STATED GOAL:
Please show each line in the records below that contains the word "type".

GIVEN RECORDS:
- - -

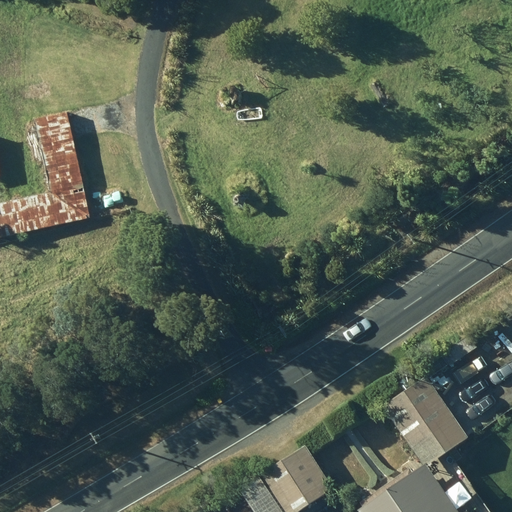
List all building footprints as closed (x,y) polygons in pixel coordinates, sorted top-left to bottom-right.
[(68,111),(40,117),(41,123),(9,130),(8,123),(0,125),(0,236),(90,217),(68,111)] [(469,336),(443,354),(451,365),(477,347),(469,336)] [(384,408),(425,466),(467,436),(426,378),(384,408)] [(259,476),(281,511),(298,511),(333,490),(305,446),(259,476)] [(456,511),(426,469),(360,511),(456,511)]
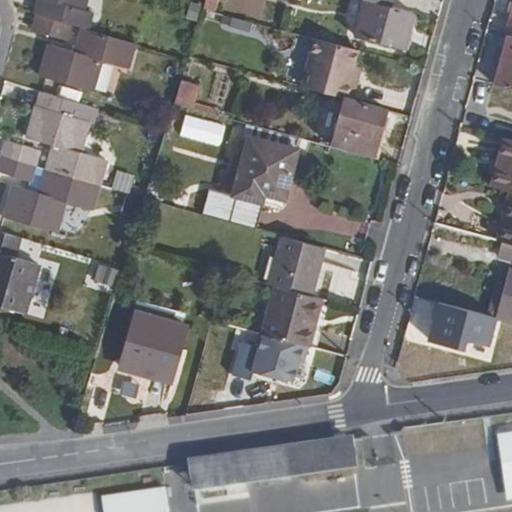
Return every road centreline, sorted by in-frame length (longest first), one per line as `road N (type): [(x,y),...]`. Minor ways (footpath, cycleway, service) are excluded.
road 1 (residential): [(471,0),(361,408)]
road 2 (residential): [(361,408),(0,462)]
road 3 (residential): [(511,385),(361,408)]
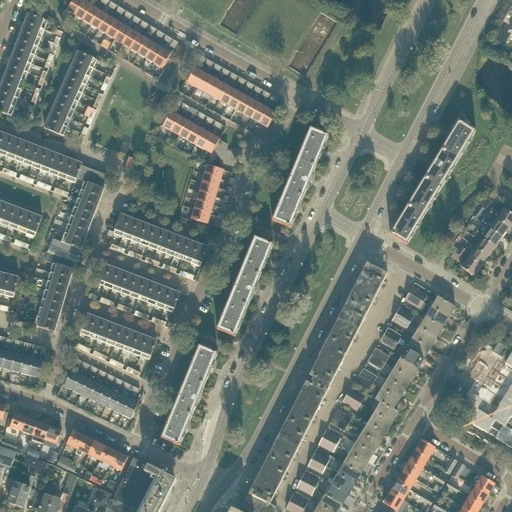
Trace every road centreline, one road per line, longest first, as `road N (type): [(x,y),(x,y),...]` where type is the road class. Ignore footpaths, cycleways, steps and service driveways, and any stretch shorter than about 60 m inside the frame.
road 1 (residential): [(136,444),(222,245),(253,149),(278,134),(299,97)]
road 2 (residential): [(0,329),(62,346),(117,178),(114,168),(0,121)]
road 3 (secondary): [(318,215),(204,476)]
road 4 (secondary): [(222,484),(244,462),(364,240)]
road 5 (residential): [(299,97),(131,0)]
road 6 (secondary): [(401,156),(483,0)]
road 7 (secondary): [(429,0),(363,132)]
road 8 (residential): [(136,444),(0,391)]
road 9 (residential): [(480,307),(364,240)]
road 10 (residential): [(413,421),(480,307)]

- - -

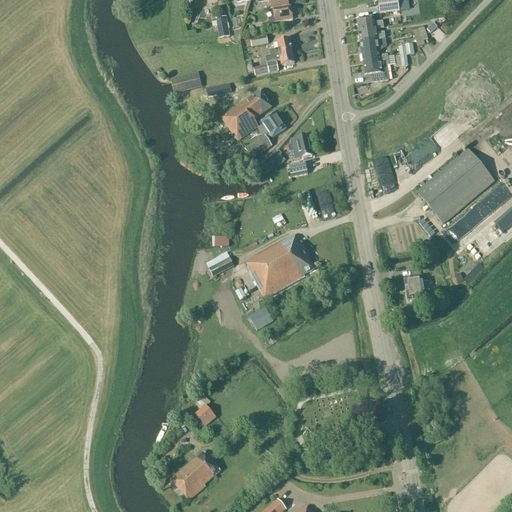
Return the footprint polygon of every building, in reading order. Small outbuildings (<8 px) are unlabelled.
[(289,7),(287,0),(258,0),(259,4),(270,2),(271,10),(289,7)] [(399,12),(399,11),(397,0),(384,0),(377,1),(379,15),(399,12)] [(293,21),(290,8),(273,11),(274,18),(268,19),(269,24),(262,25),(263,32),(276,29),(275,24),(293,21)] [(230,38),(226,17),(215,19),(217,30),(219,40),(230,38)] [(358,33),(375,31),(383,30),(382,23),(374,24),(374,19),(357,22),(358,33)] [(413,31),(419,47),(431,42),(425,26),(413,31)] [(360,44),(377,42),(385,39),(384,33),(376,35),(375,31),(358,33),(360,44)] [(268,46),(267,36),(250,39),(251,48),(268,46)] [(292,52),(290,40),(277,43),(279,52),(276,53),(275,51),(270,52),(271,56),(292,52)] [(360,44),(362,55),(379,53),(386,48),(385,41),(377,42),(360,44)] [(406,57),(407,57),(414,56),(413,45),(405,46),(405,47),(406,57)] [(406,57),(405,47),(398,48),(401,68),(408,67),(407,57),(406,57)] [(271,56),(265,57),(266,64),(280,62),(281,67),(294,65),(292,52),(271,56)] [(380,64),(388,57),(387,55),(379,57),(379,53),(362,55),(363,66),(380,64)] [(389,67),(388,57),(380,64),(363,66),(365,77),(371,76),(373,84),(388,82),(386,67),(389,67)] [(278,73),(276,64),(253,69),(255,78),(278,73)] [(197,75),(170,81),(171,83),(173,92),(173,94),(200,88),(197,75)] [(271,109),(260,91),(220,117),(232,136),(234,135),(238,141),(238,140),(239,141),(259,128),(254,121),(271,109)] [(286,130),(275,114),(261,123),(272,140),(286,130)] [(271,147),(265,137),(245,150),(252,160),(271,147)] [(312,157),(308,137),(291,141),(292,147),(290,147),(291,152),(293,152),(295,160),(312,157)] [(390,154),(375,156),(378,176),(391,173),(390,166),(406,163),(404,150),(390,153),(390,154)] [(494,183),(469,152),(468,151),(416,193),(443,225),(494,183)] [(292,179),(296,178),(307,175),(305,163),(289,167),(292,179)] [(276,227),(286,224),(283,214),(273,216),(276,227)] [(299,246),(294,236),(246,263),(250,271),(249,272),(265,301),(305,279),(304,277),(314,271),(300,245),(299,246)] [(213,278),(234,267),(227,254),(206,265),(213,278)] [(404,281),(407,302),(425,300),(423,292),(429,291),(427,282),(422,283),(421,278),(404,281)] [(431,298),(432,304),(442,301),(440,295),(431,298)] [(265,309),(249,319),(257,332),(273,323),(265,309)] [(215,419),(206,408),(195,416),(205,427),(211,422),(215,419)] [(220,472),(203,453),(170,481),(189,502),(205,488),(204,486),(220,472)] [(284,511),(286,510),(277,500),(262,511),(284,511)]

- - -

RESPONSE FOR THIS EXERCISE:
Return every road centreline, sorted by in-frame length (longest first), one per line as `road N (type): [(x,y),...]`. Minor ways (footpath, cycleway, service) are excluded.
Trace every road centreline, one road per line, longest first, as `road N (type): [(x,y),(x,y),...]` where type is the road class. Ignore footpaths, cycleways, steps and service driveways, and any stretch shorter than about 60 m inside the frame.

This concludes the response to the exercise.